Start of Provided material
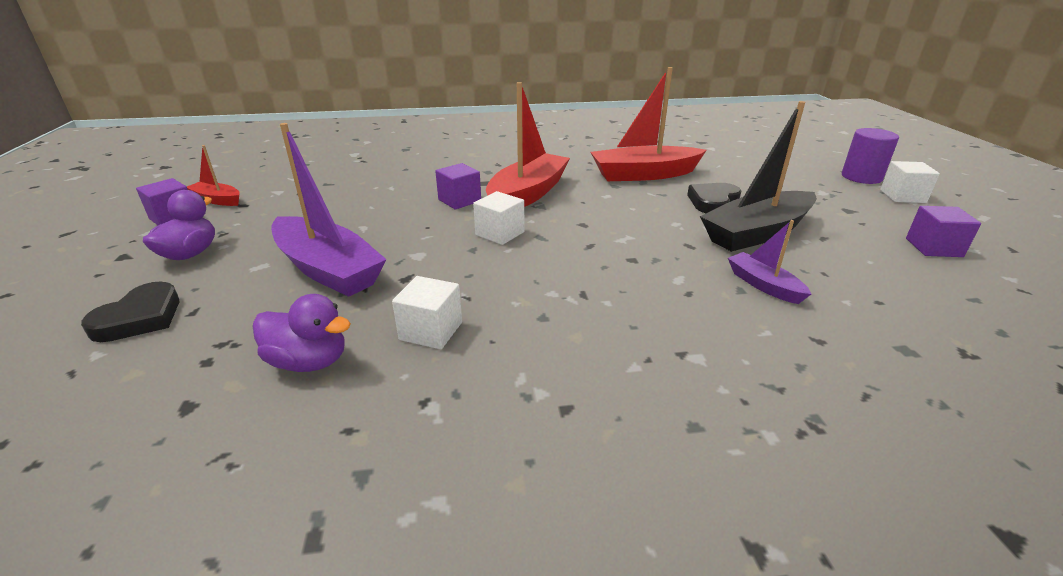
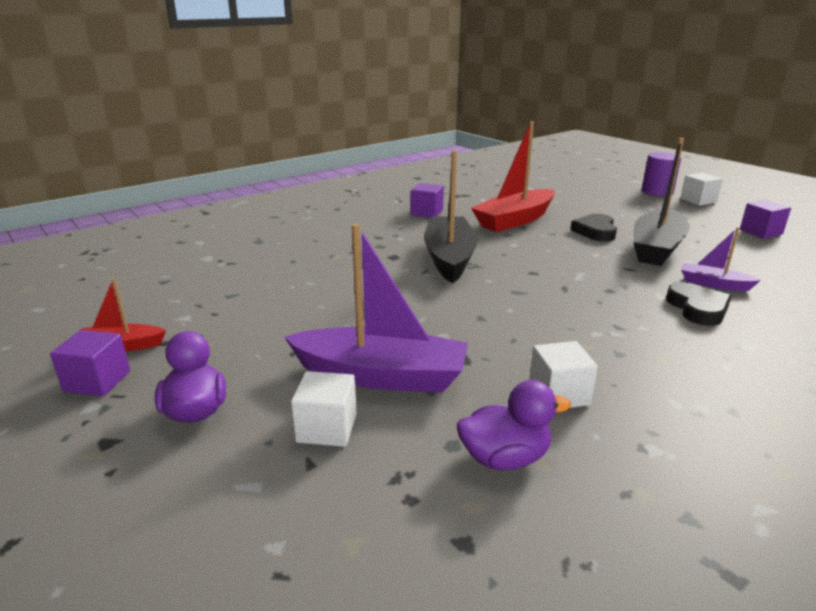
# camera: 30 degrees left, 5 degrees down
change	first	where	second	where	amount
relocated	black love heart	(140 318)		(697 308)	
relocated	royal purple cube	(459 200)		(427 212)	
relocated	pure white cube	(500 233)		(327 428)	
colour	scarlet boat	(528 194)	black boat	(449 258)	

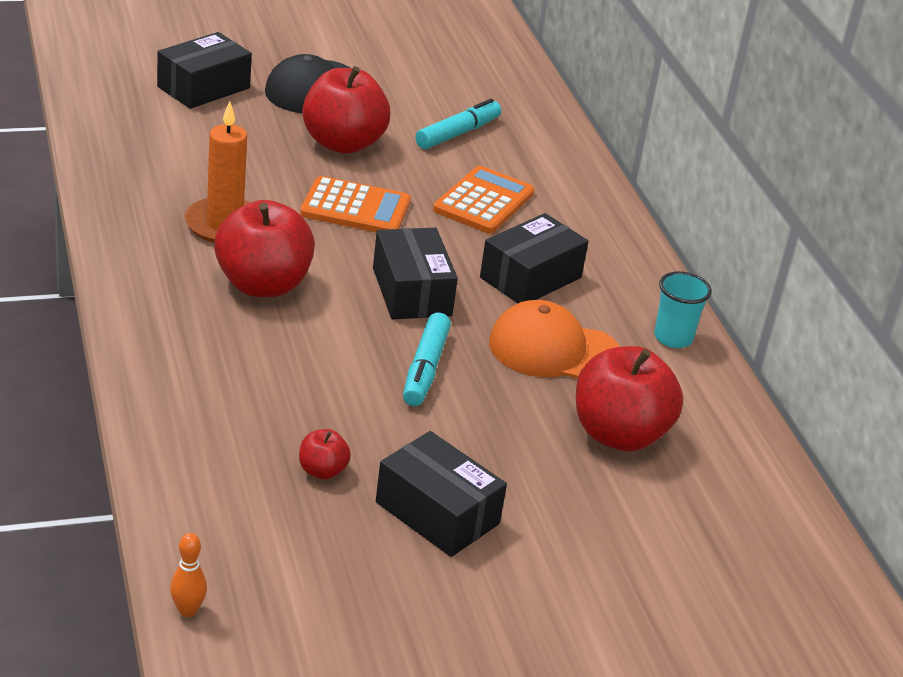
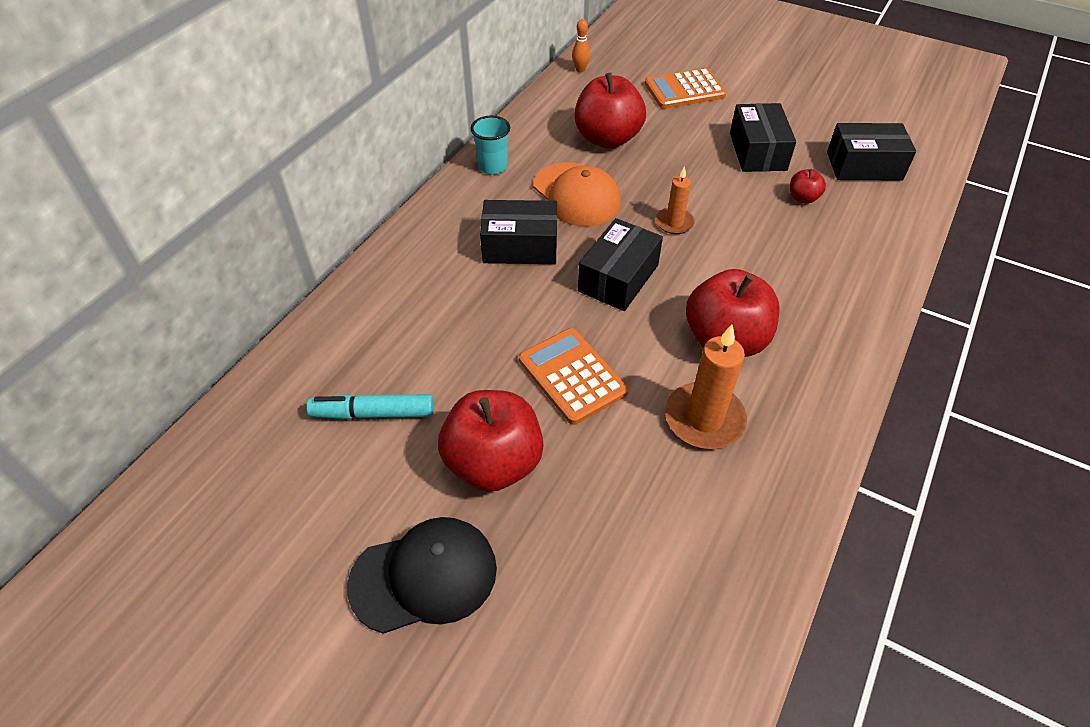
# camera: 130 degrees left, 15 degrees up
change	first	where	second	where	amount
relocated	black box	(203 87)		(864 166)	
relocated	orange-coloured tenpin	(188 610)		(580 70)	
relocated	orange-coloured adding machine	(484 201)		(684 90)	
exchanged	turquoise marker pen	(425 369)	orange-coloured candle	(674 223)	

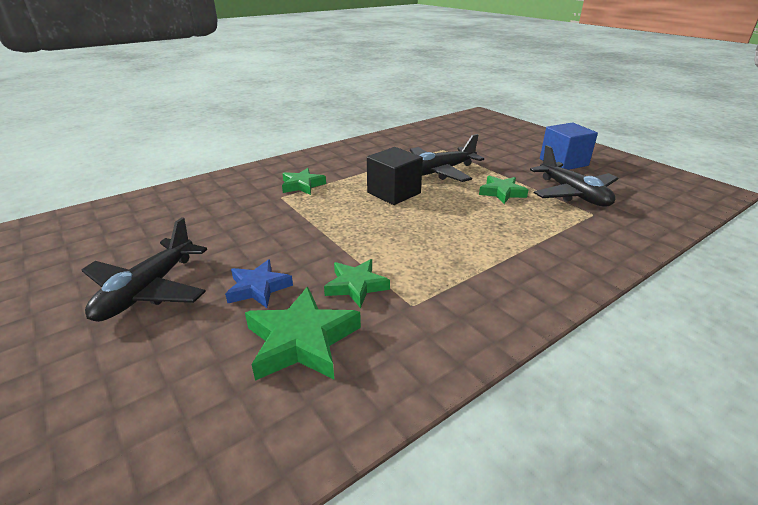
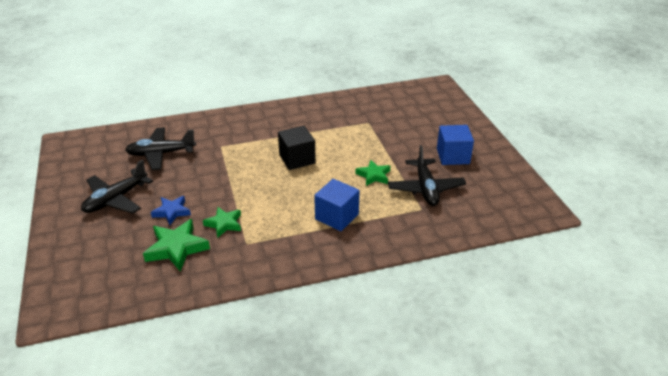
# camera: 20 degrees right, 5 degrees up
change	first	where	second	where	amount
missing	leaf-green star shape	(302 185)			
appeared			cobalt cube	(337 216)	
relocated	black toy plane	(439 172)		(161 154)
End of Provided material
*Task objective:* Since the copy should hold text only, set down each record exactly and leave the pictures out.

*Problem solution:*
# camera: 30 degrees left, 5 degrees down
change	first	where	second	where	amount
relocated	black love heart	(140 318)		(697 308)	
relocated	royal purple cube	(459 200)		(427 212)	
relocated	pure white cube	(500 233)		(327 428)	
colour	scarlet boat	(528 194)	black boat	(449 258)	

# camera: 130 degrees left, 15 degrees up
change	first	where	second	where	amount
relocated	black box	(203 87)		(864 166)	
relocated	orange-coloured tenpin	(188 610)		(580 70)	
relocated	orange-coloured adding machine	(484 201)		(684 90)	
exchanged	turquoise marker pen	(425 369)	orange-coloured candle	(674 223)	

# camera: 20 degrees right, 5 degrees up
change	first	where	second	where	amount
missing	leaf-green star shape	(302 185)			
appeared			cobalt cube	(337 216)	
relocated	black toy plane	(439 172)		(161 154)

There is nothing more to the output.